GOAL OF THE EXERCISE
Exactly and only the lines from the one with "blue cylinder: 8 -> 5" through the last line of the records need to be set down; please skip the pictures.

SUPPLIED INFORMATION Block Start

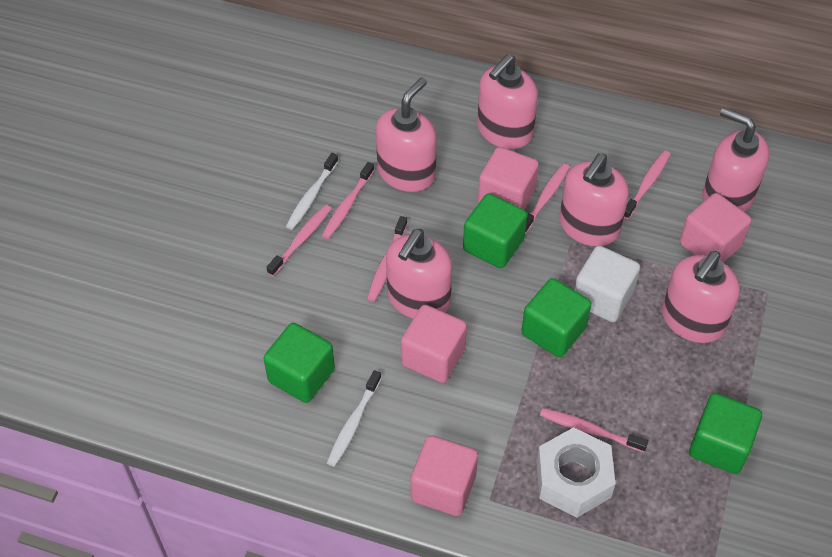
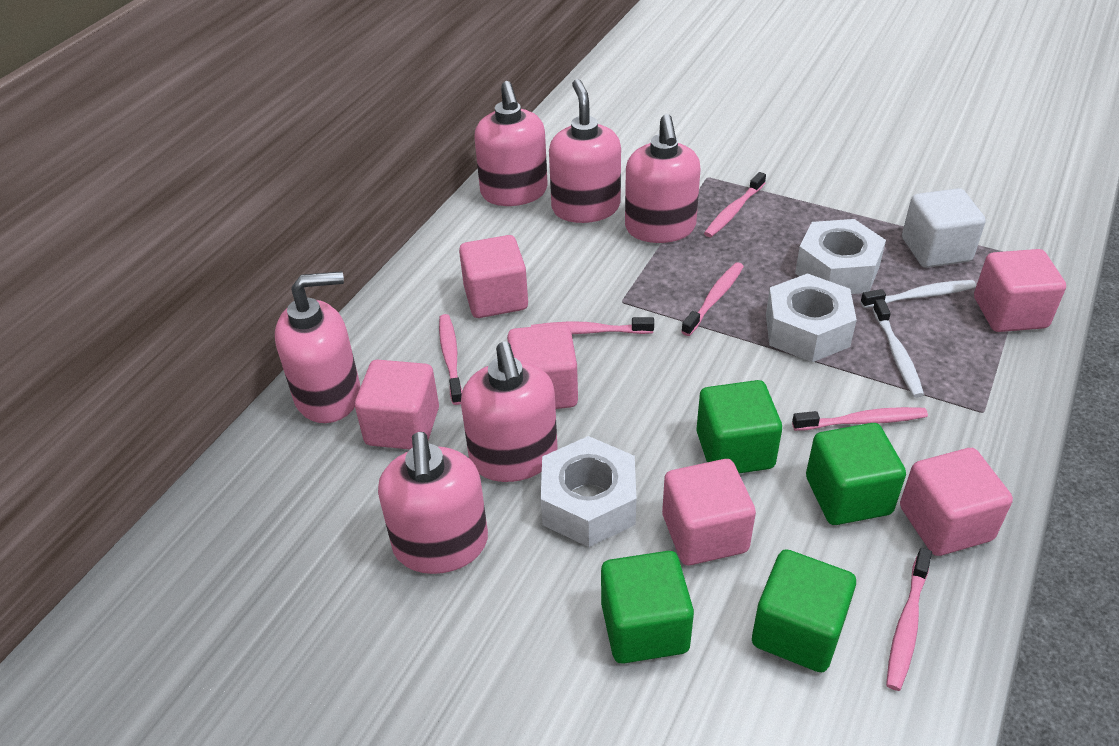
pink cube: 4 -> 6
white nut: 1 -> 3

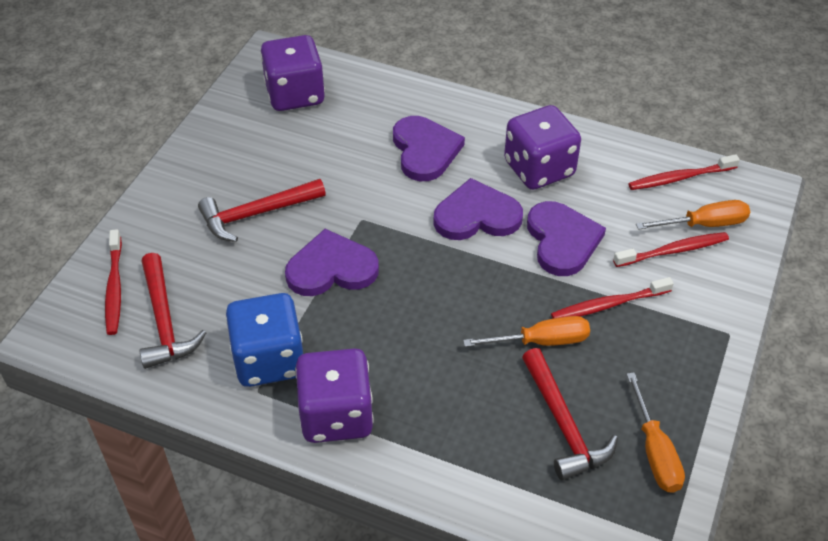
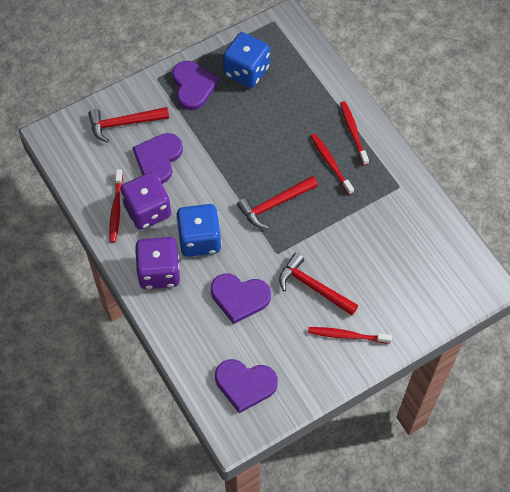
blue dice: 1 -> 2
orange screwdriver: 3 -> 0
purple dice: 3 -> 2

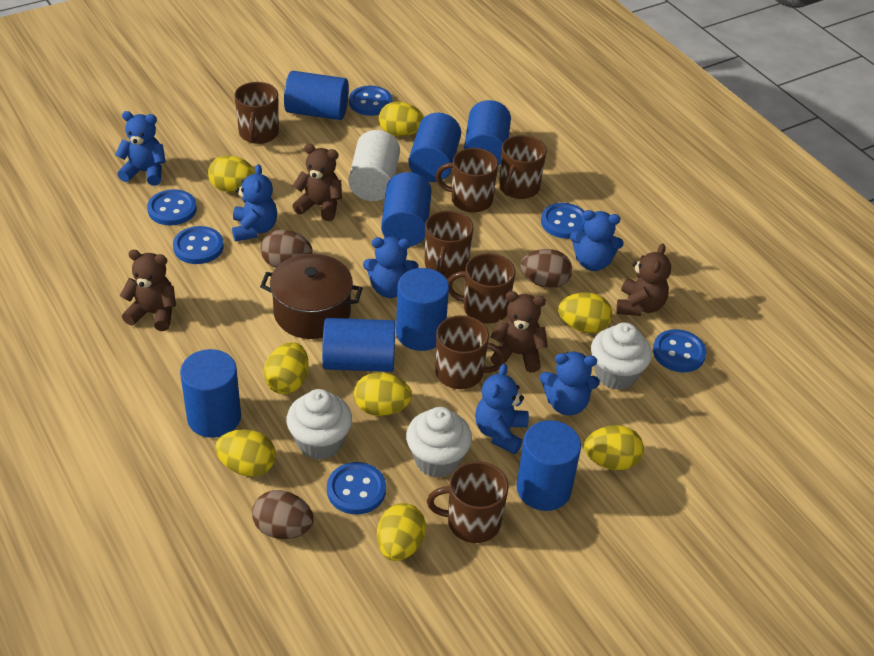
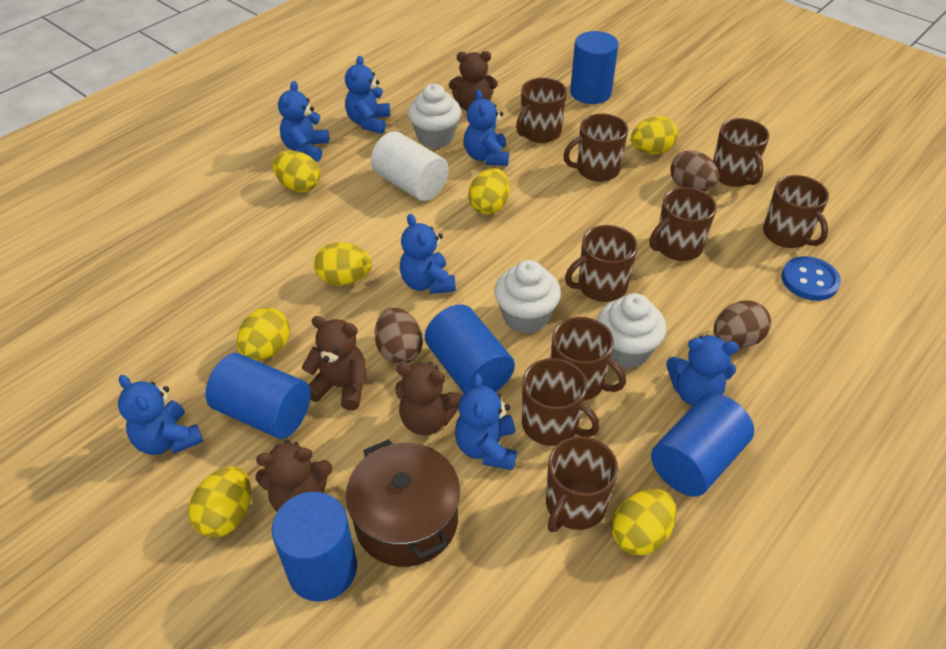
blue button: 6 -> 1
blue cylinder: 8 -> 5
blue teddy bear: 6 -> 7
brown mug: 7 -> 9
yellow egg: 8 -> 7

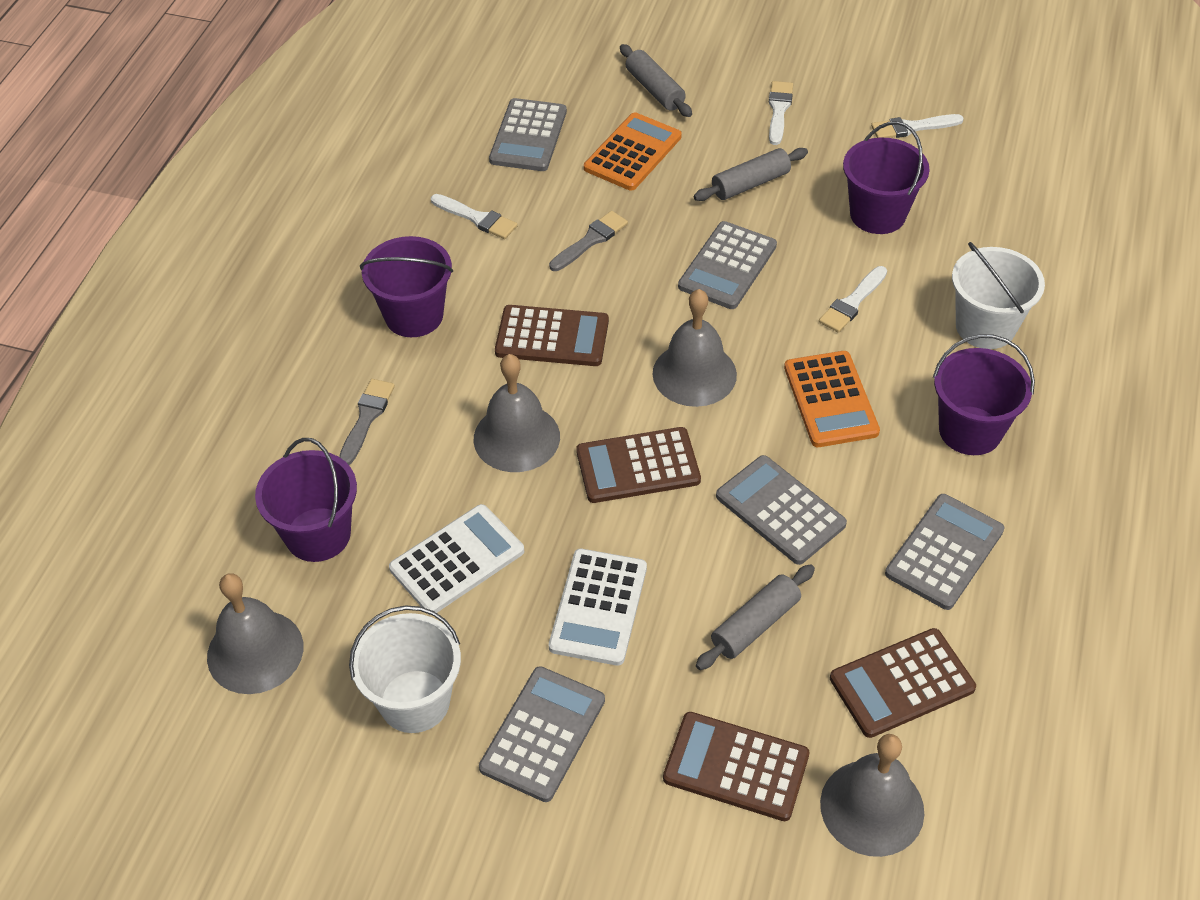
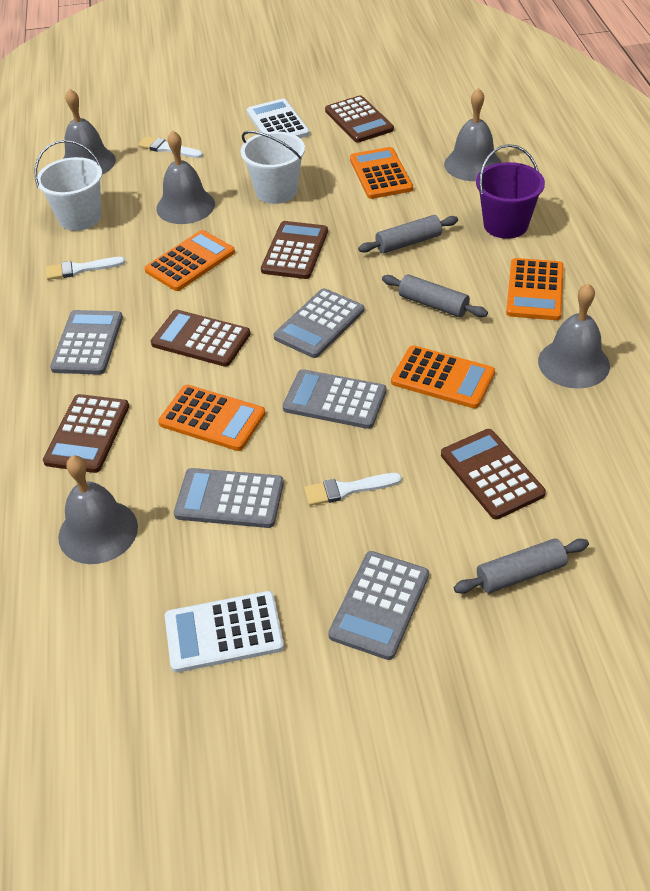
brown calculator: 4 -> 5
grey bell: 4 -> 5
grey brush: 2 -> 0
orange calculator: 2 -> 5
purple bucket: 4 -> 1
white brush: 4 -> 3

SUPPLIED INFORMATION Block End

ANSWER FOR THIS EXERCISE
blue cylinder: 8 -> 5
blue teddy bear: 6 -> 7
brown mug: 7 -> 9
yellow egg: 8 -> 7

brown calculator: 4 -> 5
grey bell: 4 -> 5
grey brush: 2 -> 0
orange calculator: 2 -> 5
purple bucket: 4 -> 1
white brush: 4 -> 3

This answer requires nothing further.